What the task requires: Search the records for the word "award" and pick out every line that has it.

Top of Extracted data

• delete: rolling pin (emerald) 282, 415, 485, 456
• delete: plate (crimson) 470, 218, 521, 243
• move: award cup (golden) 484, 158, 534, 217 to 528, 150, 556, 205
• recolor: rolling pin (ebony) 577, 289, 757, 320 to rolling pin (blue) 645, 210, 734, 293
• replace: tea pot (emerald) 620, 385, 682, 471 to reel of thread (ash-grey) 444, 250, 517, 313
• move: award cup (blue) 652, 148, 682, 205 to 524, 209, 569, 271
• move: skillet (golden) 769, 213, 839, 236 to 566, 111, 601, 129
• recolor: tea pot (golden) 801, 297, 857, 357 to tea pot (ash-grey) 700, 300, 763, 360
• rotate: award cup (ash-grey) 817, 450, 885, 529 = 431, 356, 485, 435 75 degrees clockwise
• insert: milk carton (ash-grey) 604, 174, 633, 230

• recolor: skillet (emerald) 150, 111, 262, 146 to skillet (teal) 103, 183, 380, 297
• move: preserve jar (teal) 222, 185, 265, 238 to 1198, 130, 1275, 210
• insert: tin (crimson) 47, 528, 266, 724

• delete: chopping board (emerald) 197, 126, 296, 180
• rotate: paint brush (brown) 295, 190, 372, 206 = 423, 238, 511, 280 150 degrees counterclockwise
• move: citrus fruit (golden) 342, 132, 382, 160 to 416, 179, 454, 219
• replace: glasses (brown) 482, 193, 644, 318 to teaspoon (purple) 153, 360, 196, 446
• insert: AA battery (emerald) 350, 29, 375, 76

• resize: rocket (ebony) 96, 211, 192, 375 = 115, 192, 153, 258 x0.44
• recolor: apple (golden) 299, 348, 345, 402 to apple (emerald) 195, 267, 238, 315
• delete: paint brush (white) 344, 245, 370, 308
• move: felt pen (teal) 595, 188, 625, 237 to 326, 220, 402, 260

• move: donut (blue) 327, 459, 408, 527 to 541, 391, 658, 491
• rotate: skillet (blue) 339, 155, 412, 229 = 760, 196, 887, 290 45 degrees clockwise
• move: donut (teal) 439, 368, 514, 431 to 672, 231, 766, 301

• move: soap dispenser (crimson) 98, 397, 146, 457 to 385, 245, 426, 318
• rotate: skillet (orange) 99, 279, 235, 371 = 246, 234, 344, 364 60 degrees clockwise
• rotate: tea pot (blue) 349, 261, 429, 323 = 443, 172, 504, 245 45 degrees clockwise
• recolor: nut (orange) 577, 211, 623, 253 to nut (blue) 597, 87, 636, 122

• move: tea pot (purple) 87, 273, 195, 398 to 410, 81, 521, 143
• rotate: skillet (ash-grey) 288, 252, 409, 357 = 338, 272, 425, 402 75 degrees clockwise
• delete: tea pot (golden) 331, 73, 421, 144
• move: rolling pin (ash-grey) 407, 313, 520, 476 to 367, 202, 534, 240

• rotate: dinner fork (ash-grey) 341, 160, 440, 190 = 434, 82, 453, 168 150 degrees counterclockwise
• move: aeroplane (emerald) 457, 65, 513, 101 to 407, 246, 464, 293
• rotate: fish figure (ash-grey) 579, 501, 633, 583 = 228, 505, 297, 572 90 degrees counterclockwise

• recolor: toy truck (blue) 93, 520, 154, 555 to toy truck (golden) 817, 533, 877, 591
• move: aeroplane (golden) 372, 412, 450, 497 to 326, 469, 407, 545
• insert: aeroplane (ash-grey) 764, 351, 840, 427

Bottom of Extracted data

Answer area:
• move: award cup (golden) 484, 158, 534, 217 to 528, 150, 556, 205
• move: award cup (blue) 652, 148, 682, 205 to 524, 209, 569, 271
• rotate: award cup (ash-grey) 817, 450, 885, 529 = 431, 356, 485, 435 75 degrees clockwise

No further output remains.